EXERCISE DIRECTIONS: Give back every line of the material exactly. Skip the pictures.

RECORDED DATA:
§

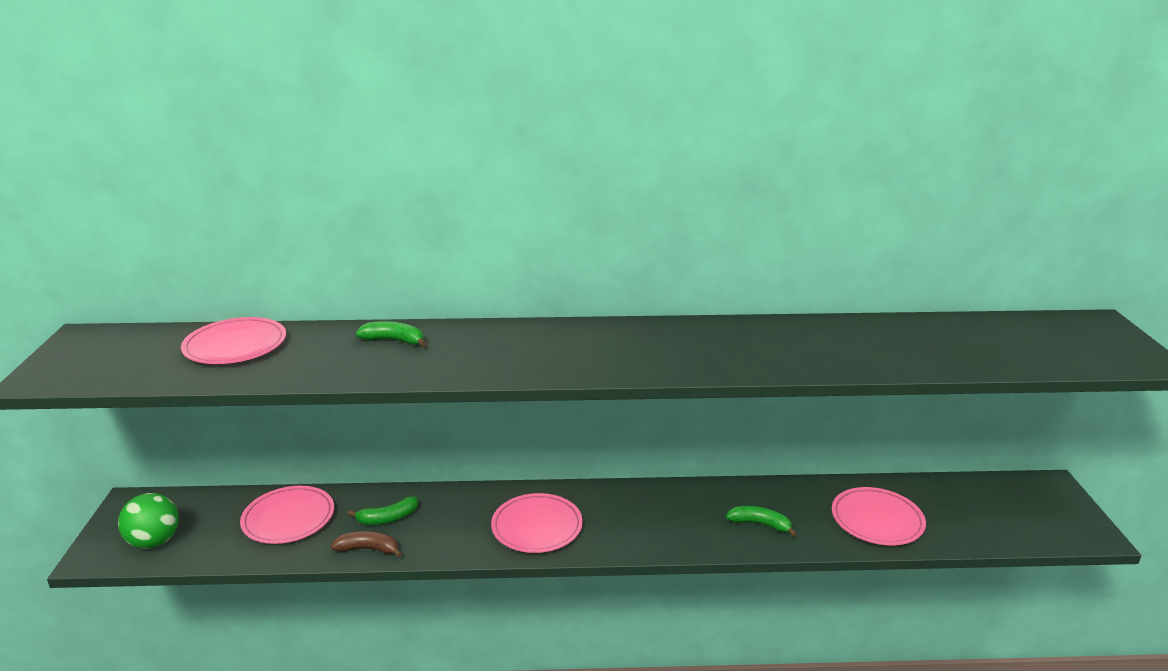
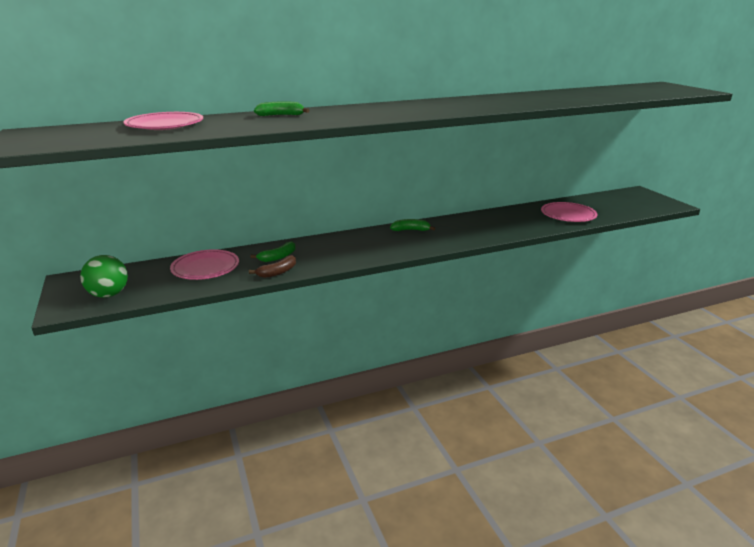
camera: 20 degrees left, 0 degrees up
brown banana [331,531,402,558] -> brown banana turned 150 degrees clockwise [249,255,296,278]
pink plate [491,493,583,553] -> none
green banana [726,506,797,537] -> green banana moved to [390,219,435,231]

§

TASK RESULT:
camera: 20 degrees left, 0 degrees up
brown banana [331,531,402,558] -> brown banana turned 150 degrees clockwise [249,255,296,278]
pink plate [491,493,583,553] -> none
green banana [726,506,797,537] -> green banana moved to [390,219,435,231]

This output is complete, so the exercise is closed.